**Task:**
Taking the first line of the listing as the start and the line containing "(145, 255) = (586, 344): orange" as the end, reproduce everything in between exactly, both ends included.

**Task data:**
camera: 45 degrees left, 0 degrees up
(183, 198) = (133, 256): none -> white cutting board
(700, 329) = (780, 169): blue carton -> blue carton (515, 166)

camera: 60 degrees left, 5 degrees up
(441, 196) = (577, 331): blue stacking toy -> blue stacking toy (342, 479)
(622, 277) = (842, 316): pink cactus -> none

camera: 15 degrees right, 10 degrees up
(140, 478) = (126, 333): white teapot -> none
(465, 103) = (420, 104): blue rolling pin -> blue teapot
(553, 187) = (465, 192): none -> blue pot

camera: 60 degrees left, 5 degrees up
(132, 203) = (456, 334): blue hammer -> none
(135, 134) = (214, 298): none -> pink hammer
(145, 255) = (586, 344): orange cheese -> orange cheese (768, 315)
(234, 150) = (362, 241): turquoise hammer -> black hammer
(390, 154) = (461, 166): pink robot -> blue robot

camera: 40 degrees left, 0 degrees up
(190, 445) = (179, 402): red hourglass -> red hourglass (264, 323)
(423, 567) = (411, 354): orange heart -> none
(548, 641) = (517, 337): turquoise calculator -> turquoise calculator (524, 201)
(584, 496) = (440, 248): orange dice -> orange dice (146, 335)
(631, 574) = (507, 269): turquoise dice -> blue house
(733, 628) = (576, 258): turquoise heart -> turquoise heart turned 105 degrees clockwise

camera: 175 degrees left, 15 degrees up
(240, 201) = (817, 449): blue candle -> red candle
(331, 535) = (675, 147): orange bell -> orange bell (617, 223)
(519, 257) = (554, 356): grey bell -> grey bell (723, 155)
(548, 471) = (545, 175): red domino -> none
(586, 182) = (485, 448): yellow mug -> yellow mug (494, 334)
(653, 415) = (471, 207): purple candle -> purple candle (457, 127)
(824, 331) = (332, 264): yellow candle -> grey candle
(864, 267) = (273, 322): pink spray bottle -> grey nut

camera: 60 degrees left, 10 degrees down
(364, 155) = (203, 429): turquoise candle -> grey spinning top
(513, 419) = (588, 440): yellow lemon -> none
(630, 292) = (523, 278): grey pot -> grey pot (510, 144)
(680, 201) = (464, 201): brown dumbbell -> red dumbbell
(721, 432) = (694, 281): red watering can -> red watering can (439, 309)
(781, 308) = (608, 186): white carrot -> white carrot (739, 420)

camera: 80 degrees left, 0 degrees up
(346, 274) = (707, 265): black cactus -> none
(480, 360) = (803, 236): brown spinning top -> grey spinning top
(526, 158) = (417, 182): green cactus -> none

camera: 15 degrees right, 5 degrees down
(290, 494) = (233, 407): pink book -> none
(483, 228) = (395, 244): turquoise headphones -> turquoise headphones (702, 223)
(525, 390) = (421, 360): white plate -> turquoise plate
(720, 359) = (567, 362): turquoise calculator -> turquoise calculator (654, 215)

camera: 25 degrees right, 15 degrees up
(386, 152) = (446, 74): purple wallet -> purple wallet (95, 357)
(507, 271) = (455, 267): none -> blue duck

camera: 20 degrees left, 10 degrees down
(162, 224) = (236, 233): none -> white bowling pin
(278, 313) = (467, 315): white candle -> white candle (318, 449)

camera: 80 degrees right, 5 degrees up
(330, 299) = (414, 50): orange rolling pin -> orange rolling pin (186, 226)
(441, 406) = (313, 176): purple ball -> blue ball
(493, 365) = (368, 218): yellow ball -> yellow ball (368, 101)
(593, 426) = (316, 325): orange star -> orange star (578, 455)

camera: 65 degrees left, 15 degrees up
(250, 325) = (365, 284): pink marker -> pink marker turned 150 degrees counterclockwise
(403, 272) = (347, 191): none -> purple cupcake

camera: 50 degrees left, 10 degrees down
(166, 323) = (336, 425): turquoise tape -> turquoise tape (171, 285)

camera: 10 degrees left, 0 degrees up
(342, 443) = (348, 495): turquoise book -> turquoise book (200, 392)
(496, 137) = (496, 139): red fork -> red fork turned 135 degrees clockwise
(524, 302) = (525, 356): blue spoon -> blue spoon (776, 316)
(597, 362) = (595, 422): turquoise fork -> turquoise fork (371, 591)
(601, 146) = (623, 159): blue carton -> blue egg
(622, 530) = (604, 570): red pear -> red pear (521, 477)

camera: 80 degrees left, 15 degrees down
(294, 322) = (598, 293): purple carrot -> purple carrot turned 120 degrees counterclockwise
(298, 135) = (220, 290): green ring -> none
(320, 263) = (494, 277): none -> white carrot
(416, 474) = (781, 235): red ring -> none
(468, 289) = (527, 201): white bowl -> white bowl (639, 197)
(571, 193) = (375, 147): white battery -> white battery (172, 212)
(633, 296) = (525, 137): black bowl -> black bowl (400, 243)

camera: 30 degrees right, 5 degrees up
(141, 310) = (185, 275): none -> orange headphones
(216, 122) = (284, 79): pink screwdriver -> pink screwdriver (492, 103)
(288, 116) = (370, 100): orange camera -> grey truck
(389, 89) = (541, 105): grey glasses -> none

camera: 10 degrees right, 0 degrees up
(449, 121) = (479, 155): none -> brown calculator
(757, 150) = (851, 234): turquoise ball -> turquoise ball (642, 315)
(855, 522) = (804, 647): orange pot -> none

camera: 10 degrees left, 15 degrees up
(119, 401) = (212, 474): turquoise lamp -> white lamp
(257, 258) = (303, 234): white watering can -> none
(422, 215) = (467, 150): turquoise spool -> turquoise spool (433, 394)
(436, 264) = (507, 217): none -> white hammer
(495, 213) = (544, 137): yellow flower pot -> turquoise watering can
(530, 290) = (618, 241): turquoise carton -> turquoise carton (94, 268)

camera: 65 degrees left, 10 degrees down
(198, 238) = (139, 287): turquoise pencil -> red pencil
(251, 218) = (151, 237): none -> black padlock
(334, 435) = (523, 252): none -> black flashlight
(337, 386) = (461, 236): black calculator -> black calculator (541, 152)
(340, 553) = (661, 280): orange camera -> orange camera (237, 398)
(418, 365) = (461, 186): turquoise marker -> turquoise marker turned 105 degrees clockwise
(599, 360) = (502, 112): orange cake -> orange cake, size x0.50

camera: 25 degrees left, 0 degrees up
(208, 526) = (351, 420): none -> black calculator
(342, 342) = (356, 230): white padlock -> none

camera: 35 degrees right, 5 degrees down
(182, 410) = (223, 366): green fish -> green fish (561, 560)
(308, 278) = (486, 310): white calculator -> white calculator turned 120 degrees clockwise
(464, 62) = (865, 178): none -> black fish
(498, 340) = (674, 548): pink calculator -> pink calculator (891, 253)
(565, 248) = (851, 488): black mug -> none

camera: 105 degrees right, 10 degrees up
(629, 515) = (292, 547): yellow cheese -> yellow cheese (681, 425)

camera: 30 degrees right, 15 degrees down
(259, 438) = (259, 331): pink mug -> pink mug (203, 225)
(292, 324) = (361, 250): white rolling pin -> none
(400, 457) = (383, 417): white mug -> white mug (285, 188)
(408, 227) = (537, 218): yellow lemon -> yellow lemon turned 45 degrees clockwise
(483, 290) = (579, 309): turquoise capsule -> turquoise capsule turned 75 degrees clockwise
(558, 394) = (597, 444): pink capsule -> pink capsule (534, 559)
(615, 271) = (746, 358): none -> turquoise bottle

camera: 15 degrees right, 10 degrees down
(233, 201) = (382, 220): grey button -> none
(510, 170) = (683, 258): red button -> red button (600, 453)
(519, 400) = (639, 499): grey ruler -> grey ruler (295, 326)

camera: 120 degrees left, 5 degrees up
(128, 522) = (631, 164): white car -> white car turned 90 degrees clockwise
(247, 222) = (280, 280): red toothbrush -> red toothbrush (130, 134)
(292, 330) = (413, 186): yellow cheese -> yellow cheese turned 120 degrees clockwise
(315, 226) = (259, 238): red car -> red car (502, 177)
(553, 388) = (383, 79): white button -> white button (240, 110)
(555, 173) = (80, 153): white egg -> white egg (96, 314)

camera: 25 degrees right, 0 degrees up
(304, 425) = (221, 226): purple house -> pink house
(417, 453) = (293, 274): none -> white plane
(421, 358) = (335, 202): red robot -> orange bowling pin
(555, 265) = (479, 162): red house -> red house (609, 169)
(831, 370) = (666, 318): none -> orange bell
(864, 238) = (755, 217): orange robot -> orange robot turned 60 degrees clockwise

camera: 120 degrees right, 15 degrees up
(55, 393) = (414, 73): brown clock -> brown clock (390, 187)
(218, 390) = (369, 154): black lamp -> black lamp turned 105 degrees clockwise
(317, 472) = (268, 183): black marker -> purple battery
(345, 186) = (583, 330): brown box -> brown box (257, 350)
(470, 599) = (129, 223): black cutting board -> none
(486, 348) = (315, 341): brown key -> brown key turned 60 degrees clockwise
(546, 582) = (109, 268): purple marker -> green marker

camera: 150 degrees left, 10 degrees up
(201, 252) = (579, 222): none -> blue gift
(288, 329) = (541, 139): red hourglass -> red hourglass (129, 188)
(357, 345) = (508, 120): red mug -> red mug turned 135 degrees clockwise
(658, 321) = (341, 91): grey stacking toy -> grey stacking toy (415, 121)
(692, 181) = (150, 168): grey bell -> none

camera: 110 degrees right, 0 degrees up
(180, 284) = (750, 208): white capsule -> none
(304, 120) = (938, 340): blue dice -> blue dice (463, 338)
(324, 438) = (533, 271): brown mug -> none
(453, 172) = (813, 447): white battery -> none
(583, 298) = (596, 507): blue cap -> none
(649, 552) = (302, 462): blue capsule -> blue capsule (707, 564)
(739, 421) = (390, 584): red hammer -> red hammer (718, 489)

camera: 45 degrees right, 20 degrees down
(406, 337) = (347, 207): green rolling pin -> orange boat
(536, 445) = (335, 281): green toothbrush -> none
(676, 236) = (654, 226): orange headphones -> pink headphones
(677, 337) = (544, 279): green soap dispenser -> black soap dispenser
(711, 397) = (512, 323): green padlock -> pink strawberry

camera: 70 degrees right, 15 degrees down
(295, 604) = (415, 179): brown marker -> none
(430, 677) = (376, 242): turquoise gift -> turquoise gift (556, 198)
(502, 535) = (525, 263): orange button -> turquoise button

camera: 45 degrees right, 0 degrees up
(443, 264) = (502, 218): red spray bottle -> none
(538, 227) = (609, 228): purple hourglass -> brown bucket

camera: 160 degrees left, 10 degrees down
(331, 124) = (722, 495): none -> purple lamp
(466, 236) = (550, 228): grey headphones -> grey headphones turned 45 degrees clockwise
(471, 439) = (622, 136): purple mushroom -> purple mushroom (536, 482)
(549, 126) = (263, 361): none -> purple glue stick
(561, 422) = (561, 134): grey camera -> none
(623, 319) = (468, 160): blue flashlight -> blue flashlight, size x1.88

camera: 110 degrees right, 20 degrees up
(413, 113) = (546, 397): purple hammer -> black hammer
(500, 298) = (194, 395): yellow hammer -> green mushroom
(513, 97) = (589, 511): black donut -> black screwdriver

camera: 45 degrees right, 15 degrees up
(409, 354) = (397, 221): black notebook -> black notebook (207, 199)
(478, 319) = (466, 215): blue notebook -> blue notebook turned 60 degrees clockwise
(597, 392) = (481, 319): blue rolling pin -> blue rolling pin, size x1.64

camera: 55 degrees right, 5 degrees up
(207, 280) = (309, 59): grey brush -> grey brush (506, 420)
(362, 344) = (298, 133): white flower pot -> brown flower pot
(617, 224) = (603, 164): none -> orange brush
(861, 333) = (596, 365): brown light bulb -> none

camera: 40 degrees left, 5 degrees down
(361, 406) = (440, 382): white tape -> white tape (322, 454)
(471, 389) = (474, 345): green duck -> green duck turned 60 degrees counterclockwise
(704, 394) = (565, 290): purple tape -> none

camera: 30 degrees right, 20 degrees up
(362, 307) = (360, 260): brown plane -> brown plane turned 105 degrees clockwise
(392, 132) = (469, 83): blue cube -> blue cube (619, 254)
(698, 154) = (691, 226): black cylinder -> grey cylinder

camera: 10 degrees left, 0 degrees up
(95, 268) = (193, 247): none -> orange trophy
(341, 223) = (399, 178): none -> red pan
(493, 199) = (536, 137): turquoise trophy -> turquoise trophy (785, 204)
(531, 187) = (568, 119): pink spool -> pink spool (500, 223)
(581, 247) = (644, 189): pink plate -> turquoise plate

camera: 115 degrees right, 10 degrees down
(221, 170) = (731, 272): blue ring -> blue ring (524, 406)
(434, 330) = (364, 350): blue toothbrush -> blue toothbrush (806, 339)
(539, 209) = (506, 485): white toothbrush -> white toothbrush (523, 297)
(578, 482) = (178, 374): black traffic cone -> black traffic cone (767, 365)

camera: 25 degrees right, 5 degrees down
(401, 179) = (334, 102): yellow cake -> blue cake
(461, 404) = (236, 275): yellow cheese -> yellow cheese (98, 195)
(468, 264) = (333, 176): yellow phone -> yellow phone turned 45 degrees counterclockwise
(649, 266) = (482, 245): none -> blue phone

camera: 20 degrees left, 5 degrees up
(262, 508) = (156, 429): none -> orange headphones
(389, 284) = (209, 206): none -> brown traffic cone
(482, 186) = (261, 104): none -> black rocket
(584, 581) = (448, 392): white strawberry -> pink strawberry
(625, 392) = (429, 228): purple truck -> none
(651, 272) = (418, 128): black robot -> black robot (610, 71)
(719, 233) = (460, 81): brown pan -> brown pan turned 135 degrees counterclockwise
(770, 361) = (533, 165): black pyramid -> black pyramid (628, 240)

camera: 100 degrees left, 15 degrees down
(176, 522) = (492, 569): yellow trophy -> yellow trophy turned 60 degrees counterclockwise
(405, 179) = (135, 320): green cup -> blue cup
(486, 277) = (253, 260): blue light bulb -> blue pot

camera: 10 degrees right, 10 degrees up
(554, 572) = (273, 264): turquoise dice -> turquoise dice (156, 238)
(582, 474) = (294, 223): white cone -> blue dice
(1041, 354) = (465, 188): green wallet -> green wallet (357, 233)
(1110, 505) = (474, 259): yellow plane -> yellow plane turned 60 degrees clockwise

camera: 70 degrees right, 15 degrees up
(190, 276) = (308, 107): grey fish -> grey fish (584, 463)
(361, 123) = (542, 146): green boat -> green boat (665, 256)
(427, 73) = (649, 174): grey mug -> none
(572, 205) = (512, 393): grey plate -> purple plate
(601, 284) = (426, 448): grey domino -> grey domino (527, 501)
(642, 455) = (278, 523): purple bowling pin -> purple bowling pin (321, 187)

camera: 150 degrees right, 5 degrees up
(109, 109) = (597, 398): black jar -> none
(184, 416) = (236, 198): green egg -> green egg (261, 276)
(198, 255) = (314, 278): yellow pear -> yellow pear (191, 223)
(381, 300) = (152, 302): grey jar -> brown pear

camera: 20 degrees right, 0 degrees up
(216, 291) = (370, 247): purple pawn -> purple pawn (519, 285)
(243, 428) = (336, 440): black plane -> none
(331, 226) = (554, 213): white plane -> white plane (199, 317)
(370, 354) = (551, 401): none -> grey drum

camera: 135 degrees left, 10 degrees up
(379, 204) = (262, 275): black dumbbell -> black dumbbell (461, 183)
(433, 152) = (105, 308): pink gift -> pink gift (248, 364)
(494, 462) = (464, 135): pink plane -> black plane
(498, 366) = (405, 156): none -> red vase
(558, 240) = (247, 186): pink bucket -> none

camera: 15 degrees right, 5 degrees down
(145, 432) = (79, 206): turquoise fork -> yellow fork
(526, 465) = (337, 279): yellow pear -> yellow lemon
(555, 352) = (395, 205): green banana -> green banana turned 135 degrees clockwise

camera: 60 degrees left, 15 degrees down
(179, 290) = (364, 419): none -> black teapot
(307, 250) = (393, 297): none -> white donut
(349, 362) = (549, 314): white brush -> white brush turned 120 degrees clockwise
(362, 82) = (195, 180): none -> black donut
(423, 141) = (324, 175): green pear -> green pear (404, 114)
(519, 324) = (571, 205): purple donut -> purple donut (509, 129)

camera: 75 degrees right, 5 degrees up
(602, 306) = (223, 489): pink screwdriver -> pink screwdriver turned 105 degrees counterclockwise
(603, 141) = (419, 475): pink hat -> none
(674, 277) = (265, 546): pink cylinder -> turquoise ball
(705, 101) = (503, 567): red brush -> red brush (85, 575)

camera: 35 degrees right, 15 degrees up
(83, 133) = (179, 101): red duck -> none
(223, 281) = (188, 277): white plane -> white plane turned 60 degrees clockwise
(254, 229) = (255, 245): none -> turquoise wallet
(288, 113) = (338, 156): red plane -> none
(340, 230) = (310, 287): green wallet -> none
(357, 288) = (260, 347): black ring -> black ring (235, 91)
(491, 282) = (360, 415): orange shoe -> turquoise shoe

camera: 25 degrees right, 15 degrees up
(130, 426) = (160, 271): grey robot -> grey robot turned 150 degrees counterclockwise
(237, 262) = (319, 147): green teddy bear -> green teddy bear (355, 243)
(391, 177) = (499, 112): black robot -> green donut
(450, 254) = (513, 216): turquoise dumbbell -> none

**Written answer:**
camera: 45 degrees left, 0 degrees up
(183, 198) = (133, 256): none -> white cutting board
(700, 329) = (780, 169): blue carton -> blue carton (515, 166)

camera: 60 degrees left, 5 degrees up
(441, 196) = (577, 331): blue stacking toy -> blue stacking toy (342, 479)
(622, 277) = (842, 316): pink cactus -> none

camera: 15 degrees right, 10 degrees up
(140, 478) = (126, 333): white teapot -> none
(465, 103) = (420, 104): blue rolling pin -> blue teapot
(553, 187) = (465, 192): none -> blue pot

camera: 60 degrees left, 5 degrees up
(132, 203) = (456, 334): blue hammer -> none
(135, 134) = (214, 298): none -> pink hammer
(145, 255) = (586, 344): orange cheese -> orange cheese (768, 315)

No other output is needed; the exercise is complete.